Structured diff data:
···

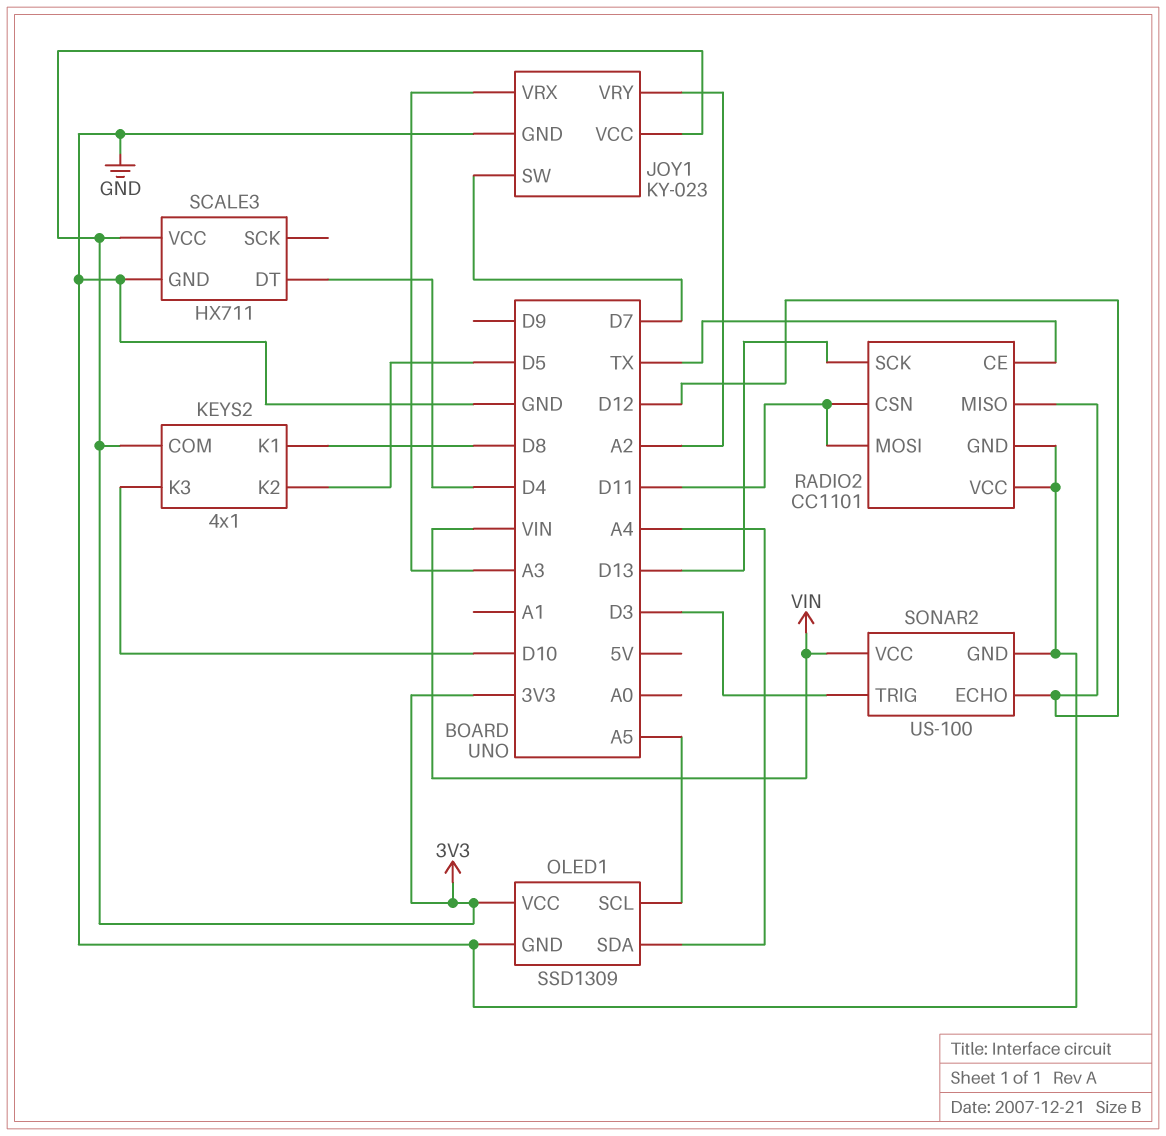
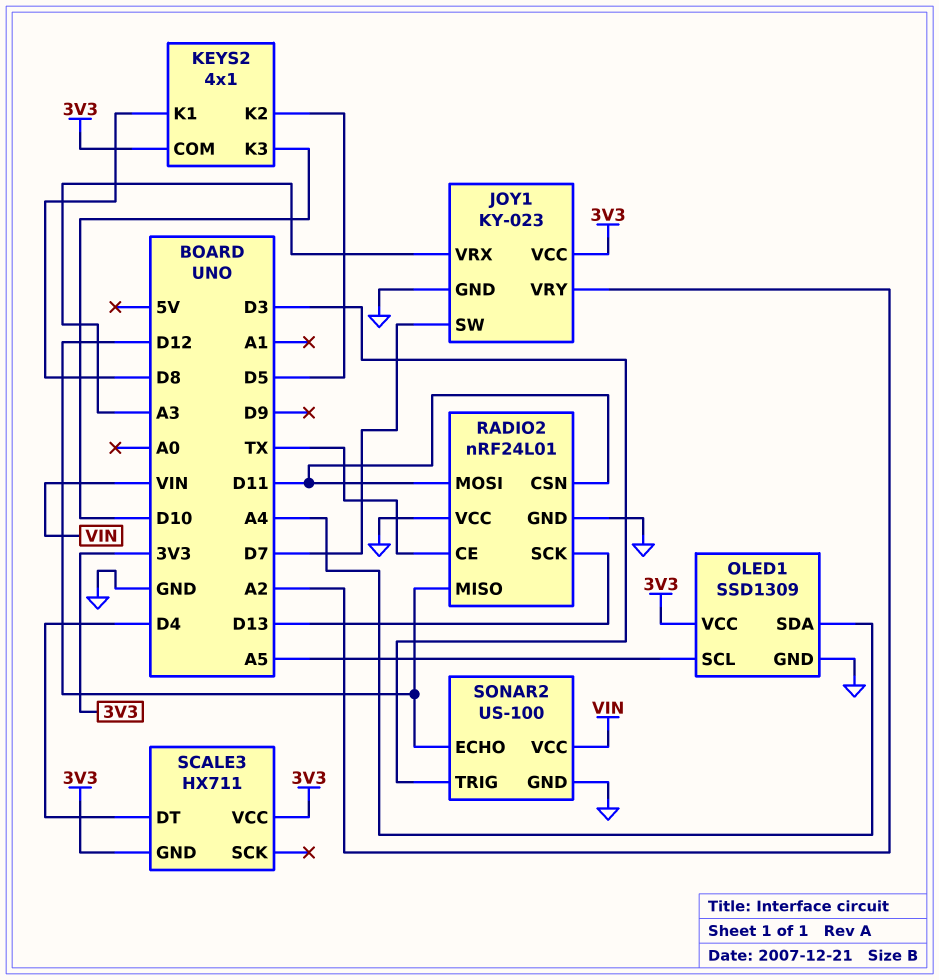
RADIO2: CC1101 -> nRF24L01
SCALE3 pin GND: GND -> 3V3

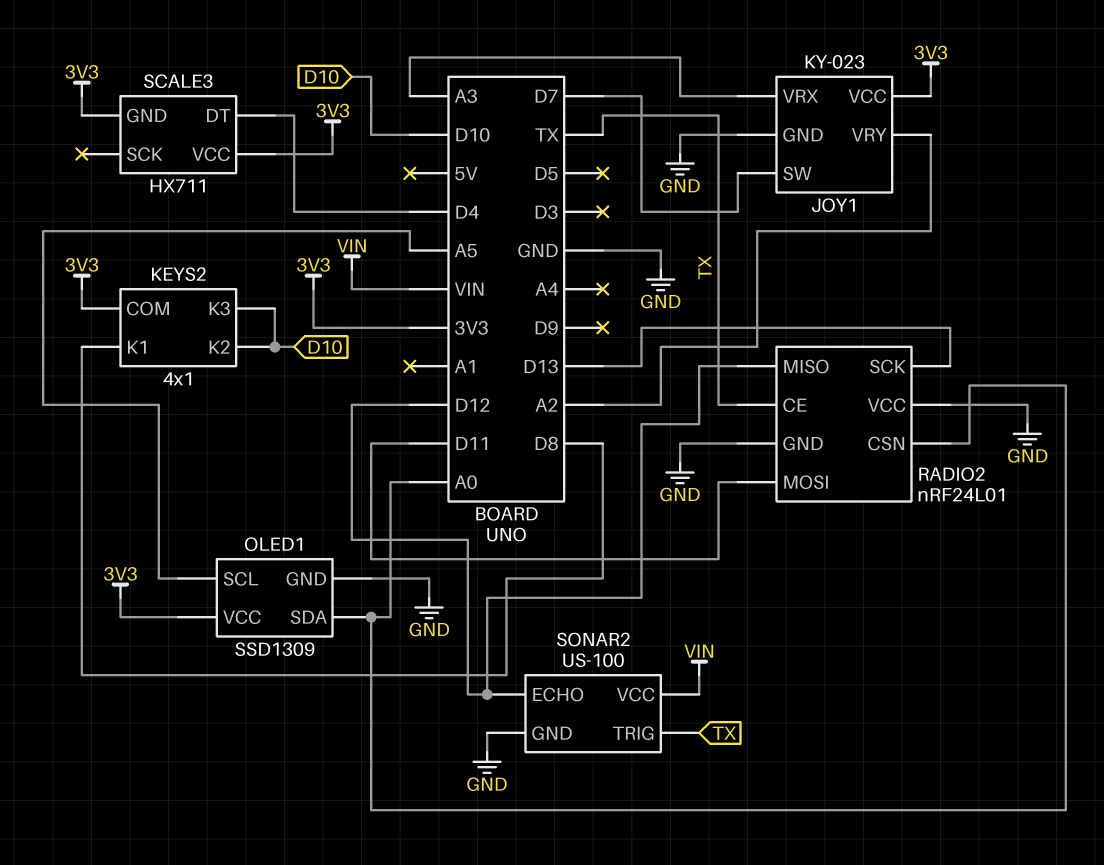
KEYS2 pin K2: D5 -> D10
OLED1 pin SDA: A4 -> A0
RADIO2 pin CSN: D11 -> A0
SONAR2 pin TRIG: D3 -> TX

···

Exercise directions: Repeat the data above word for word, without pictures.

Task result:
RADIO2: CC1101 -> nRF24L01
SCALE3 pin GND: GND -> 3V3

KEYS2 pin K2: D5 -> D10
OLED1 pin SDA: A4 -> A0
RADIO2 pin CSN: D11 -> A0
SONAR2 pin TRIG: D3 -> TX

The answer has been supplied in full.